Extracted records:
-.-.-

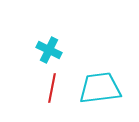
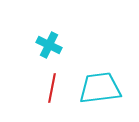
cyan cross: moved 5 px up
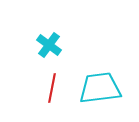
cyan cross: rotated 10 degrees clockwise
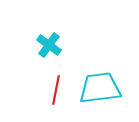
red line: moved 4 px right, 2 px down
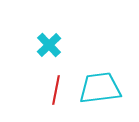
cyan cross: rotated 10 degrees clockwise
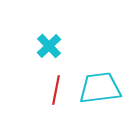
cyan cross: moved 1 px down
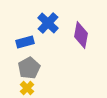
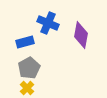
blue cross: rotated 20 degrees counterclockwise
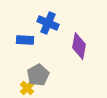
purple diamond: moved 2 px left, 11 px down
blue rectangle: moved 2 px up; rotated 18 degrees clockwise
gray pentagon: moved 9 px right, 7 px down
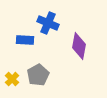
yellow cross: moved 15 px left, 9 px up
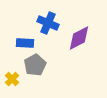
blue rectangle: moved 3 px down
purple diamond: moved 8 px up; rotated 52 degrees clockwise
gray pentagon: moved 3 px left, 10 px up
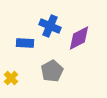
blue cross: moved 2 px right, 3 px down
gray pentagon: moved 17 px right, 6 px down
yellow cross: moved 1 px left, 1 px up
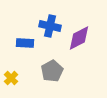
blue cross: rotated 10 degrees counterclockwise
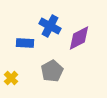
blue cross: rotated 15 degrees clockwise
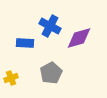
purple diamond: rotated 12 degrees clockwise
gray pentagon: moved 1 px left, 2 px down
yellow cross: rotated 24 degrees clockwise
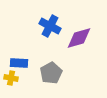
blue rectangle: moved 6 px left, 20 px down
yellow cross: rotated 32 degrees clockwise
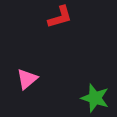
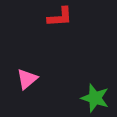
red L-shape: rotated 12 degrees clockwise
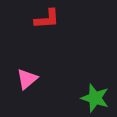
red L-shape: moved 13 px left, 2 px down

-.-.-

EXERCISE TASK: From the items above, copy every line that contains the string "cyan". Case counts, so only lines that match its capitalization belong.

EXERCISE RESPONSE:
cyan cross: moved 5 px up
cyan cross: rotated 10 degrees clockwise
cyan cross: rotated 10 degrees clockwise
cyan cross: moved 1 px down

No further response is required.